▼

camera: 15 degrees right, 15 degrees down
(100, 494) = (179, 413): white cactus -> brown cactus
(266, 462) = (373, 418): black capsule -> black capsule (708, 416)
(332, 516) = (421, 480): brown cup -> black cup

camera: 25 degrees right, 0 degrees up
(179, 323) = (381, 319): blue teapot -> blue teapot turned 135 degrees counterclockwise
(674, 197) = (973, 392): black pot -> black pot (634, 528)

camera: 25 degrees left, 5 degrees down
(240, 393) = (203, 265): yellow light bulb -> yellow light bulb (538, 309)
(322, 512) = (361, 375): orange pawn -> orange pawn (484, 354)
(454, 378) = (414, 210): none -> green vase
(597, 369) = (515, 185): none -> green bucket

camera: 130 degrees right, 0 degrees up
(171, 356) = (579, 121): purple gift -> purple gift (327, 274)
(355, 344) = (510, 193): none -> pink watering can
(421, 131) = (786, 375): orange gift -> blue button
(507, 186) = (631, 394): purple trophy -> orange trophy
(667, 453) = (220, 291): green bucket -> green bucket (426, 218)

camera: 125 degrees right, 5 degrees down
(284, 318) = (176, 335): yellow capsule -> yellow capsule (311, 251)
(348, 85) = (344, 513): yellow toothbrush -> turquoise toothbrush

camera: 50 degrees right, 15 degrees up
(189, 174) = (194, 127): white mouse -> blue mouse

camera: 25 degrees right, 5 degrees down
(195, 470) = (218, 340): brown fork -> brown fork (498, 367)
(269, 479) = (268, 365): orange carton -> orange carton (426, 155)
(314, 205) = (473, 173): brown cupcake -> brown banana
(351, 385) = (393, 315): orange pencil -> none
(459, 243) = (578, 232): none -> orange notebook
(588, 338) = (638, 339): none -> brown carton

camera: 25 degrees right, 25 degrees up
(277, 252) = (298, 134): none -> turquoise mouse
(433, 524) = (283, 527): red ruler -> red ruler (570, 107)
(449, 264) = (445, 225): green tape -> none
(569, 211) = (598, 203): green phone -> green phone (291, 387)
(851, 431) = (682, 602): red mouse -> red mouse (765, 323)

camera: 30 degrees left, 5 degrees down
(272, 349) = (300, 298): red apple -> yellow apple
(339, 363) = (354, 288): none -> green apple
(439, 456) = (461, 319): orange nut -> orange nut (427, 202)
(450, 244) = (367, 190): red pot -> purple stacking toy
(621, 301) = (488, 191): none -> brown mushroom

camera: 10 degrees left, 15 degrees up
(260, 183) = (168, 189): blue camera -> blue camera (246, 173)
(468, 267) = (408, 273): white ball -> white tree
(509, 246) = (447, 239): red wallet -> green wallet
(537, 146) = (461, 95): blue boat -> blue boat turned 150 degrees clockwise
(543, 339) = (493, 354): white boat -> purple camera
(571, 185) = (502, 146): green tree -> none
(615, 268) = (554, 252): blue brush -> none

▲

## [Exercise brief]
Scan the records above, count the lines with "turquoise" in them, and give only the number.

## [Exercise response]
2